The expected result is a word-for-word copy of the entries, minus any pictures.
•••••
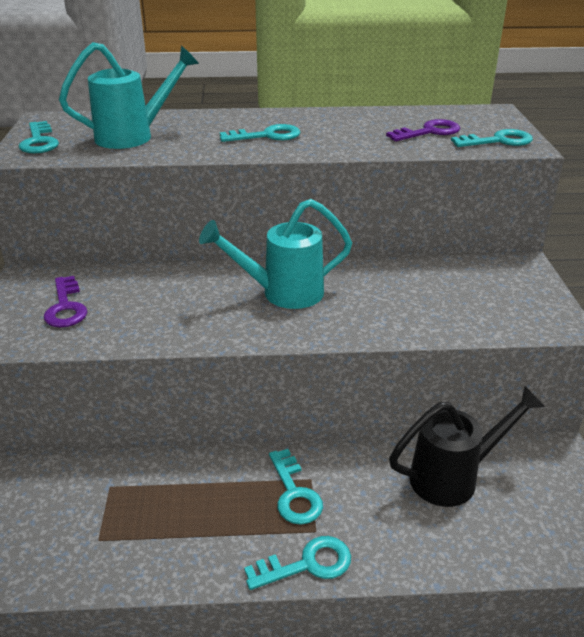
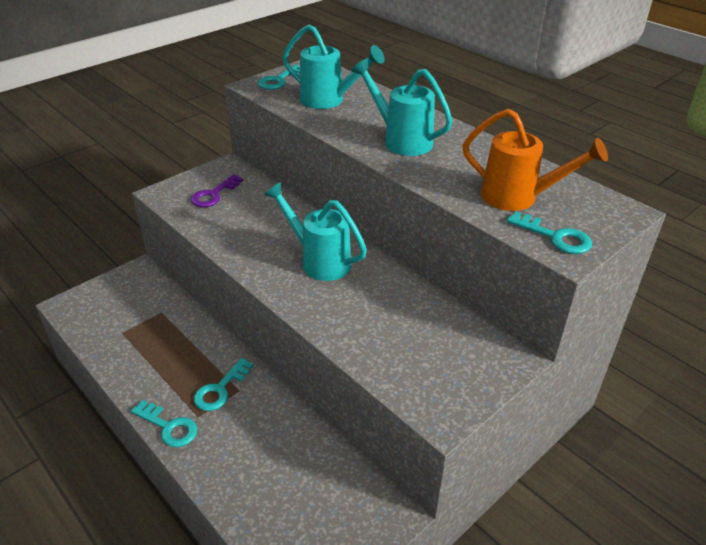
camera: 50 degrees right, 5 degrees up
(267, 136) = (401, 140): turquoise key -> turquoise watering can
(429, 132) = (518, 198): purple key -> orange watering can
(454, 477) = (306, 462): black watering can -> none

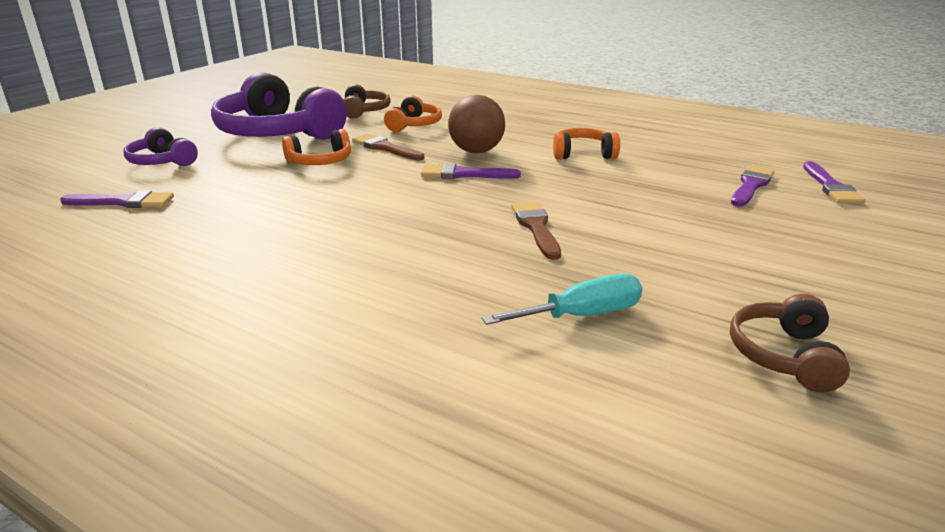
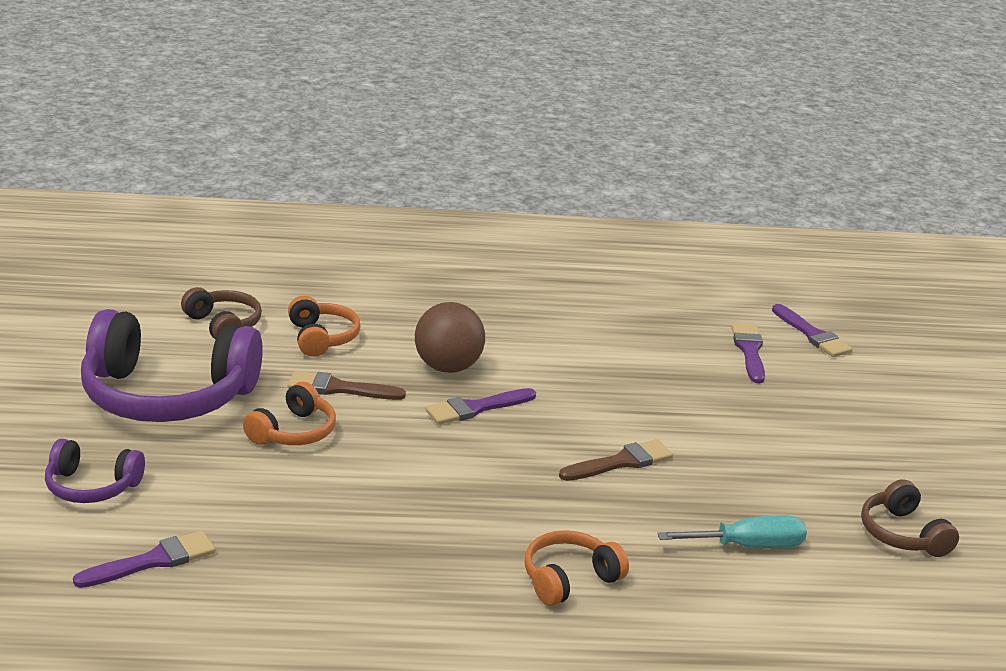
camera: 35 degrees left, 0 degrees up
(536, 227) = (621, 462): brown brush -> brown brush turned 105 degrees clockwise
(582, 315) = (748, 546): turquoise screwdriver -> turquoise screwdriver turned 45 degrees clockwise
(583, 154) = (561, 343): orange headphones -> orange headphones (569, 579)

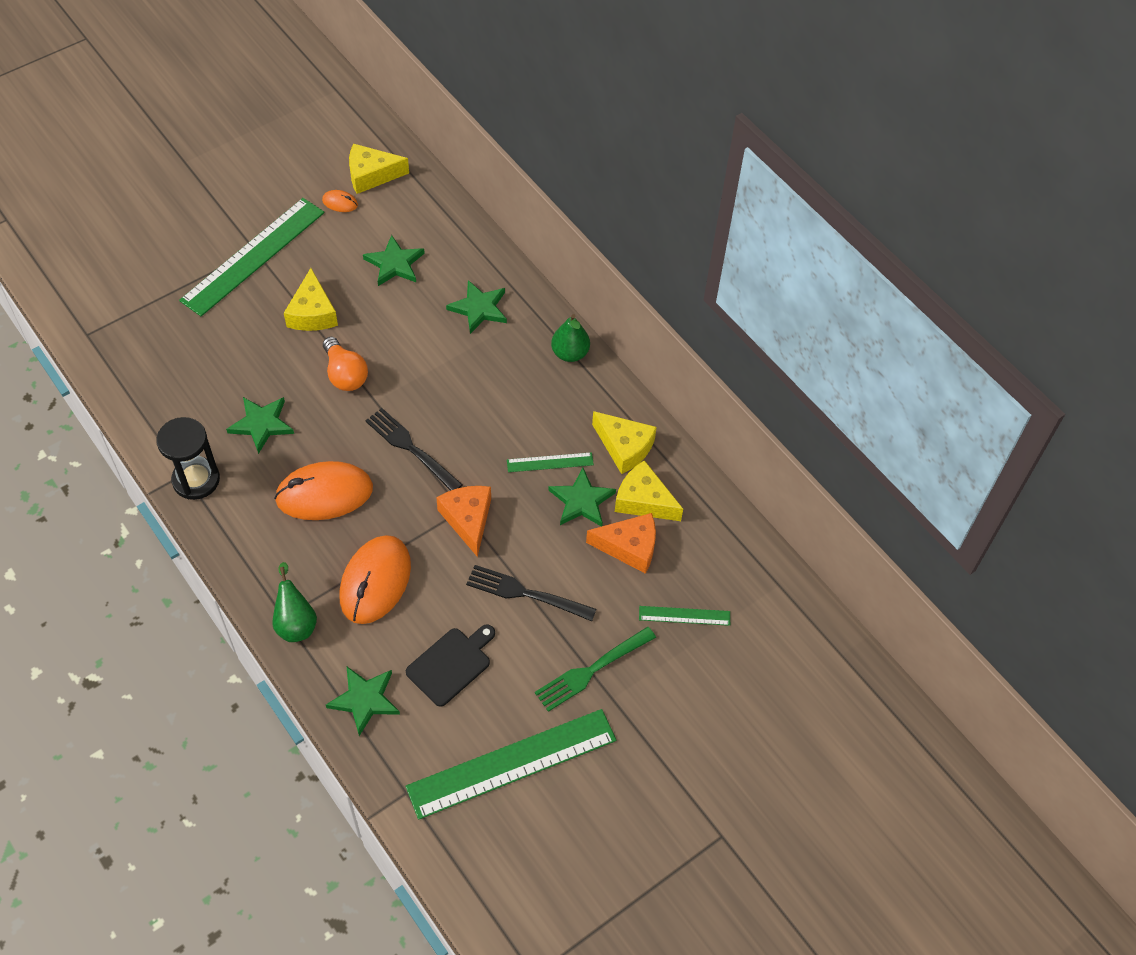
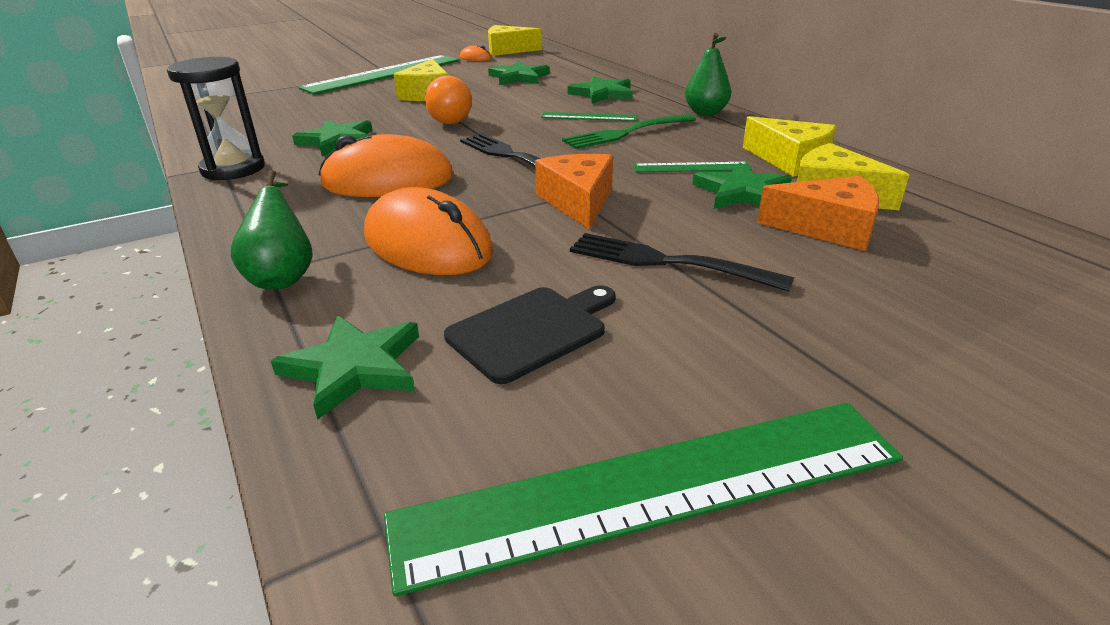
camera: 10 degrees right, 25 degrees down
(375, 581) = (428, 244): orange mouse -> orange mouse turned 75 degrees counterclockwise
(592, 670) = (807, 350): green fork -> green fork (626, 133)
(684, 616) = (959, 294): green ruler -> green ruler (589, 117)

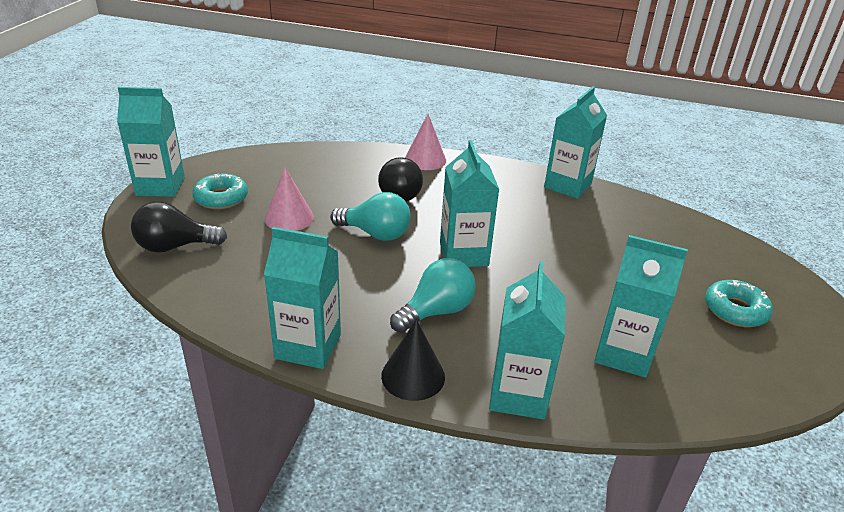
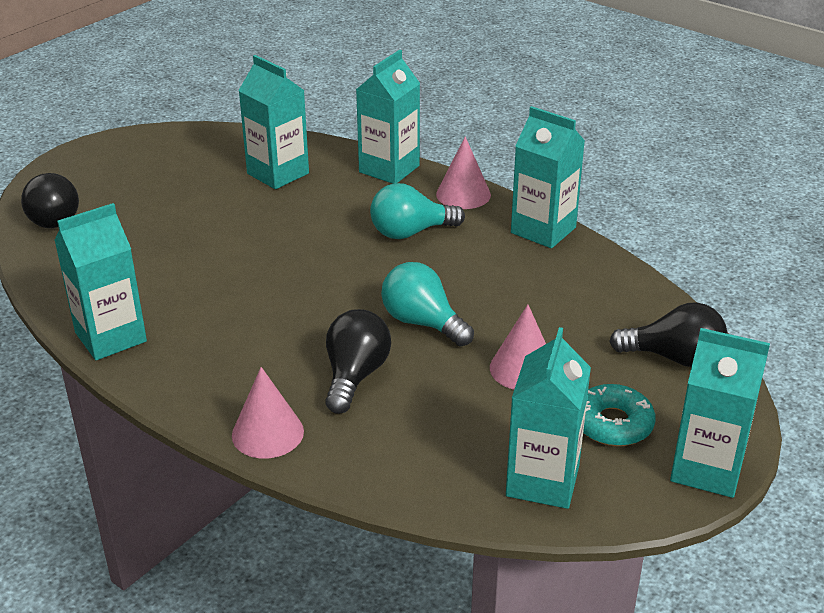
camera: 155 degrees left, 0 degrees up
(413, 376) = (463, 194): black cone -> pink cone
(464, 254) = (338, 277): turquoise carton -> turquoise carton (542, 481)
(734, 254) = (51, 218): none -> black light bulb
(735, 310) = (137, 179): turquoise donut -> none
•••••
Exercise response:
camera: 50 degrees right, 5 degrees up
(267, 136) = (401, 140): turquoise key -> turquoise watering can
(429, 132) = (518, 198): purple key -> orange watering can
(454, 477) = (306, 462): black watering can -> none

camera: 35 degrees left, 0 degrees up
(536, 227) = (621, 462): brown brush -> brown brush turned 105 degrees clockwise
(582, 315) = (748, 546): turquoise screwdriver -> turquoise screwdriver turned 45 degrees clockwise
(583, 154) = (561, 343): orange headphones -> orange headphones (569, 579)

camera: 10 degrees right, 25 degrees down
(375, 581) = (428, 244): orange mouse -> orange mouse turned 75 degrees counterclockwise
(592, 670) = (807, 350): green fork -> green fork (626, 133)
(684, 616) = (959, 294): green ruler -> green ruler (589, 117)

camera: 155 degrees left, 0 degrees up
(413, 376) = (463, 194): black cone -> pink cone
(464, 254) = (338, 277): turquoise carton -> turquoise carton (542, 481)
(734, 254) = (51, 218): none -> black light bulb
(735, 310) = (137, 179): turquoise donut -> none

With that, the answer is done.